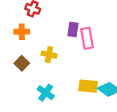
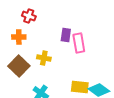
brown square: (22, 63) -> (19, 66), size x1.5

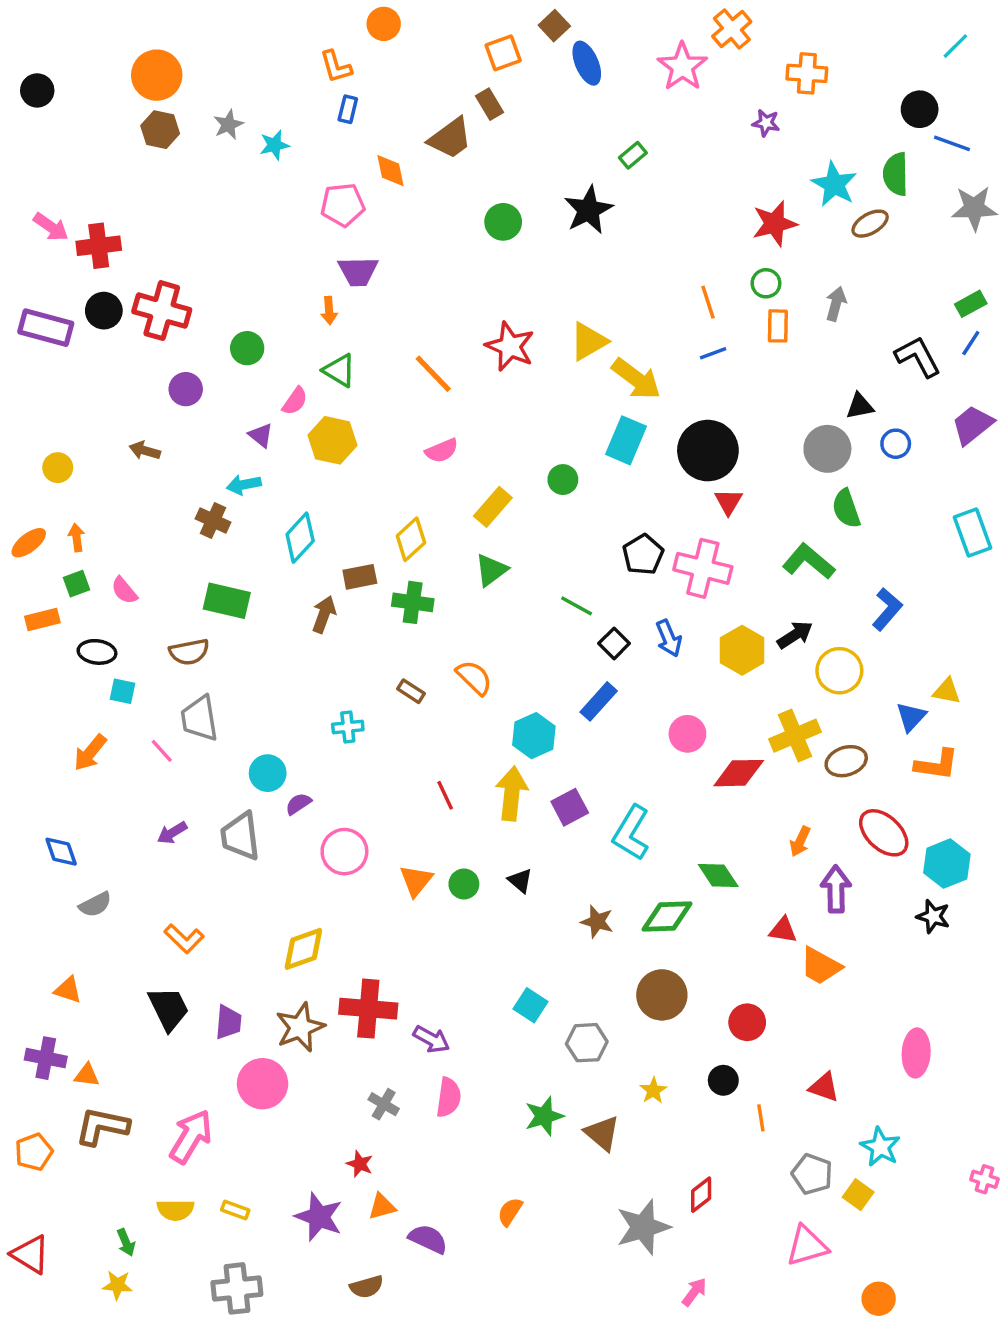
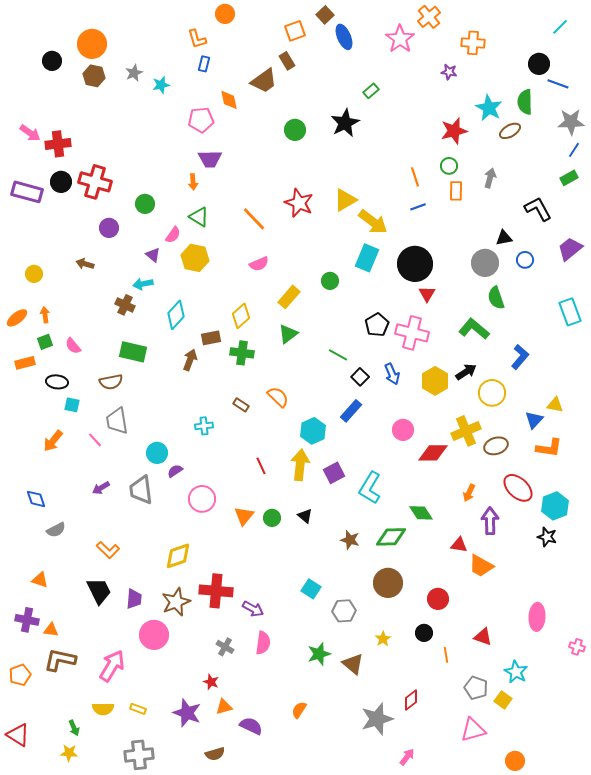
black circle: (37, 90) -> (52, 61), moved
blue line: (971, 343) -> (574, 150), moved
pink cross: (984, 1179) -> (577, 647), moved

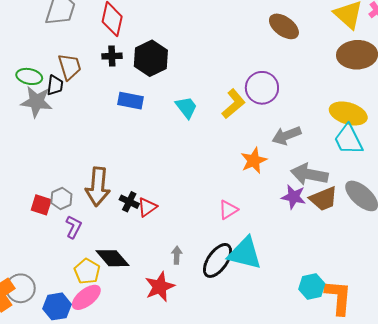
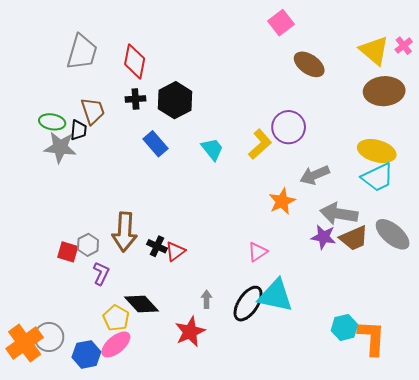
blue rectangle: (131, 101) -> (156, 144), turned 40
cyan trapezoid: (348, 140) -> (378, 177), turned -88

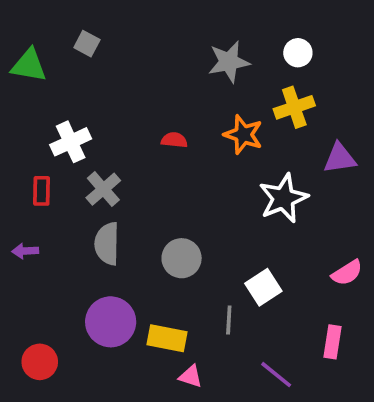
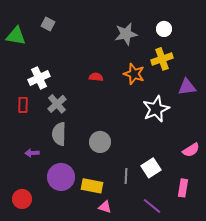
purple arrow: (25, 251) -> (32, 153), moved
white square: (263, 287) -> (151, 168), moved

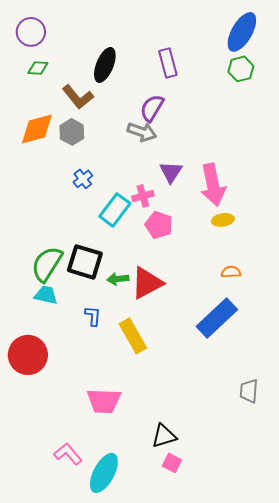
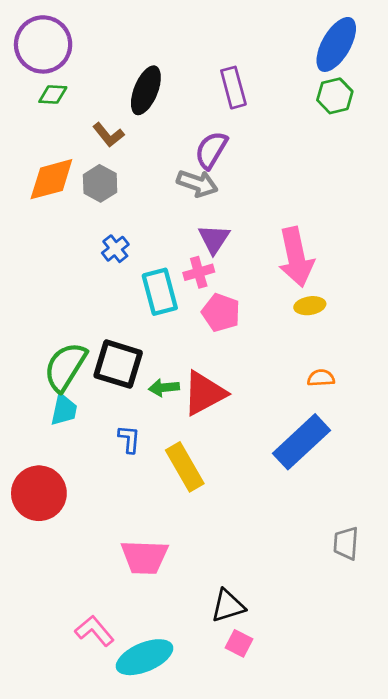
purple circle: (31, 32) -> (43, 44), size x1.4
brown L-shape: (78, 97) -> (108, 135), size x0.7
purple triangle: (171, 172) -> (214, 239), moved
cyan rectangle: (115, 210) -> (160, 292), turned -52
cyan trapezoid: (46, 295) -> (64, 410), turned 90
cyan ellipse: (104, 473) -> (144, 657), turned 39

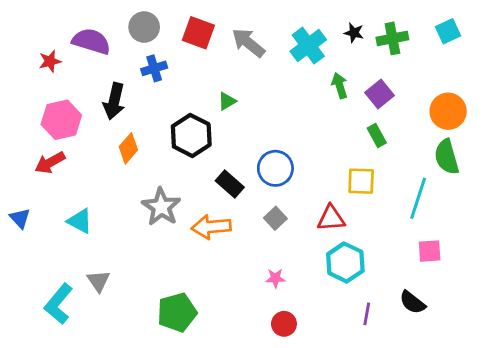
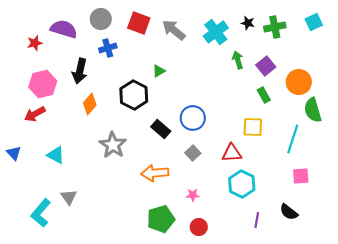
orange circle: (448, 111) -> (299, 82), moved
orange arrow: (211, 227) -> (155, 173), moved
green pentagon: (177, 312) -> (161, 219), moved

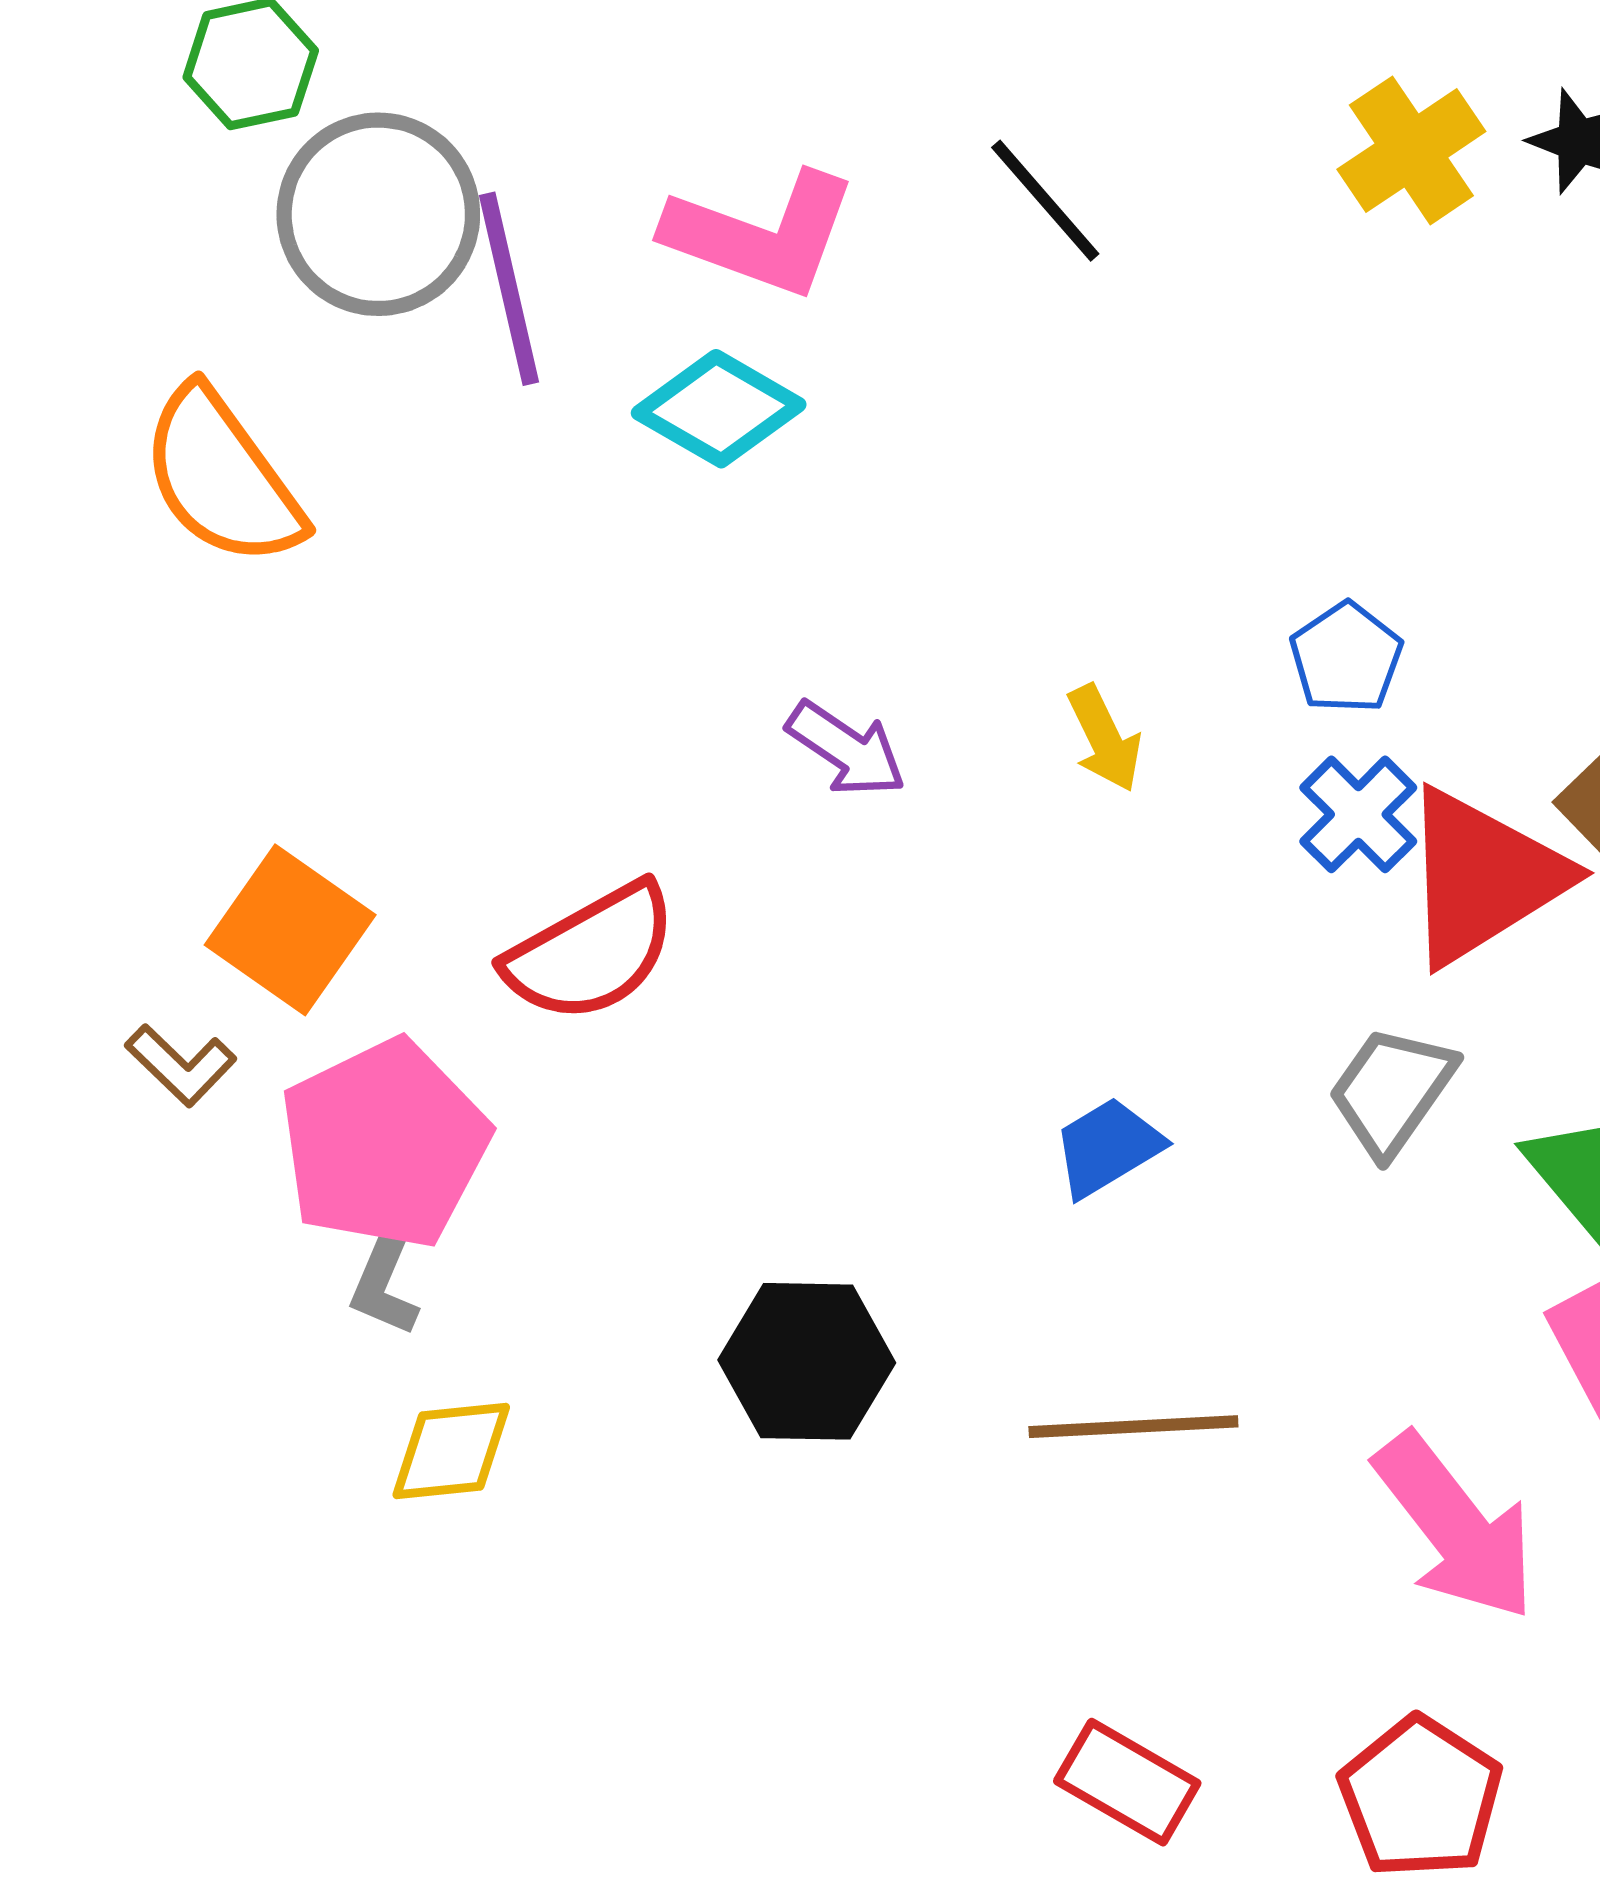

- - -

▸ What you need to do
Lines above with the word "turned" should be counted, and the reply is that count alone.

▸ Response box
5